>>>>>

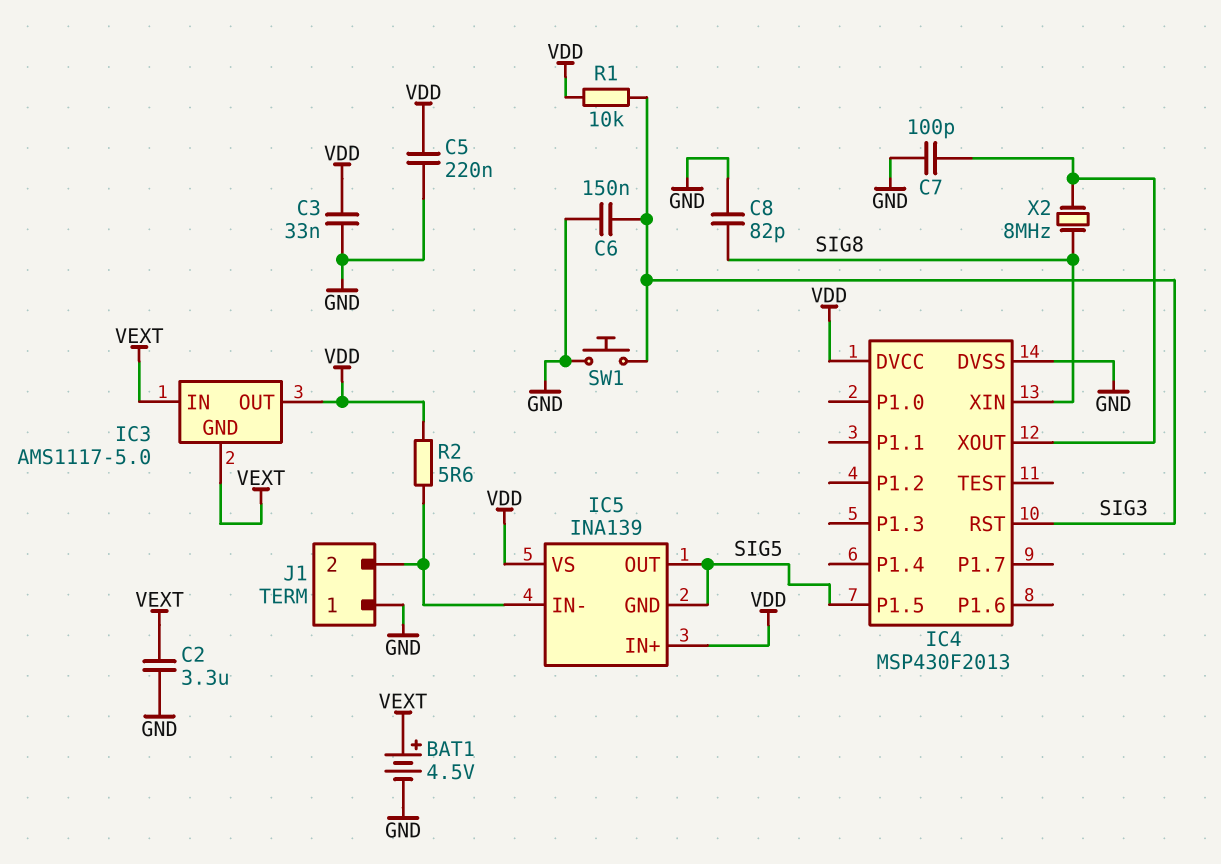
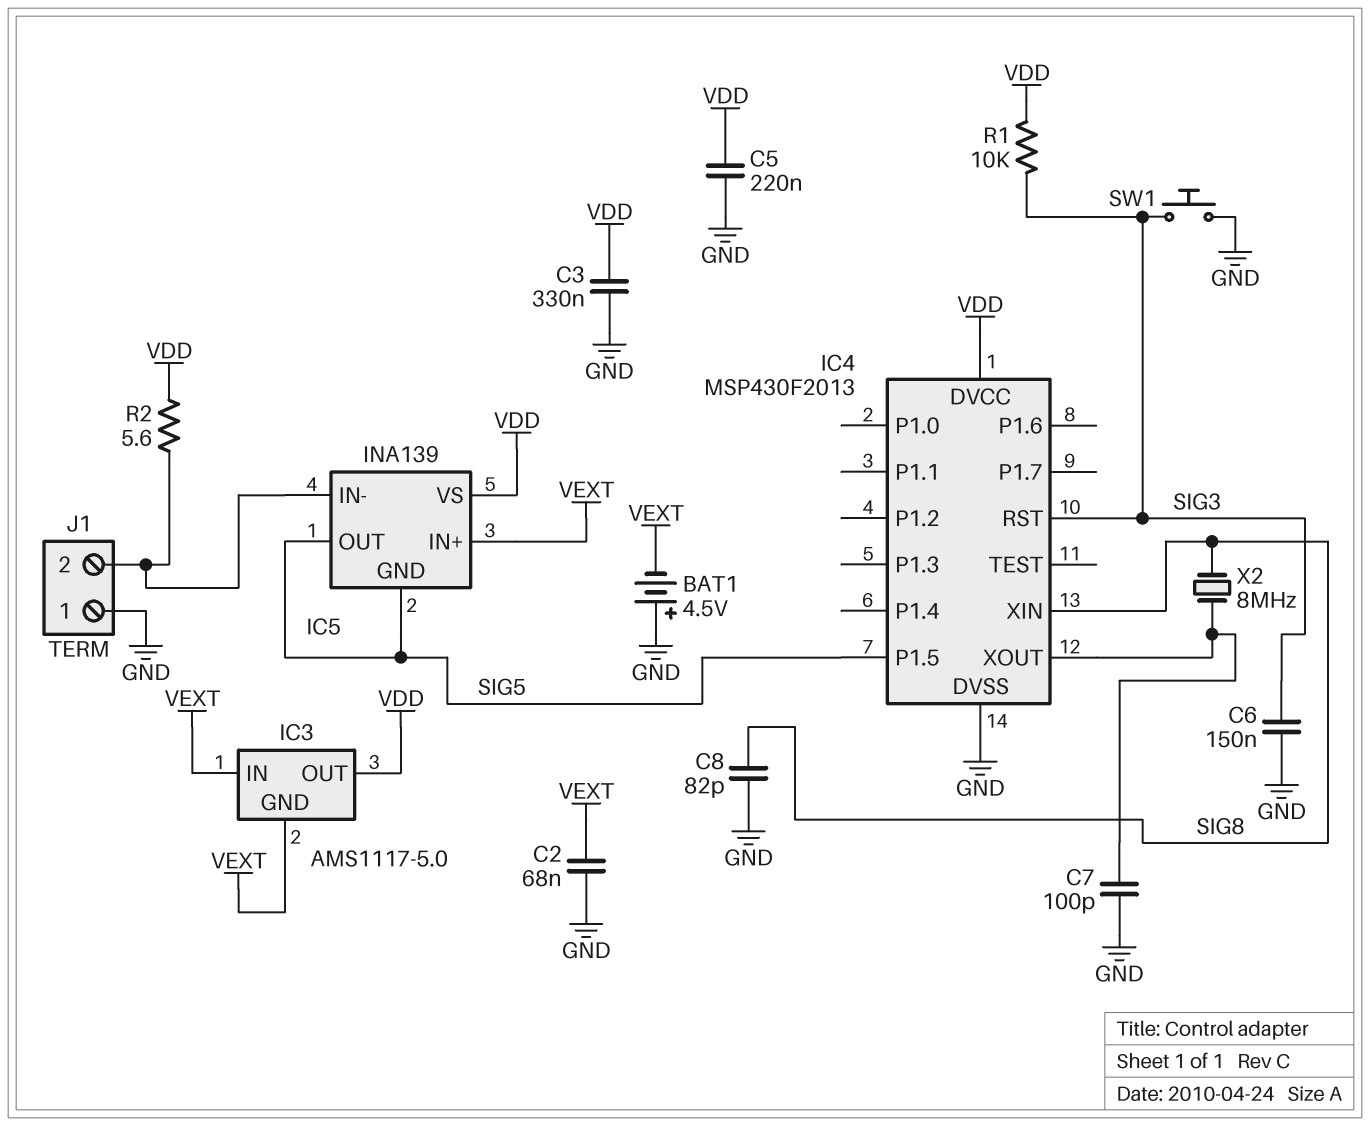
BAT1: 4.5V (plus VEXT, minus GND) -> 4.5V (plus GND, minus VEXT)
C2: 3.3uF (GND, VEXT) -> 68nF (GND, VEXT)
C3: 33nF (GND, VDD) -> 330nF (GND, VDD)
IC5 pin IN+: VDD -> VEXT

<<<<<
>>>>>

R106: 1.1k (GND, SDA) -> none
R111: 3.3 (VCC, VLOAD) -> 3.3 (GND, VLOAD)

<<<<<

* _Work task_
Where the data above reaches the line holding "R106: 1.1k (GND, SDA) -> none", begin printing, and stop after the line holding "R111: 3.3 (VCC, VLOAD) -> 3.3 (GND, VLOAD)". Each line must be reproduced exactly, with nothing else added.

* _Task response_
R106: 1.1k (GND, SDA) -> none
R111: 3.3 (VCC, VLOAD) -> 3.3 (GND, VLOAD)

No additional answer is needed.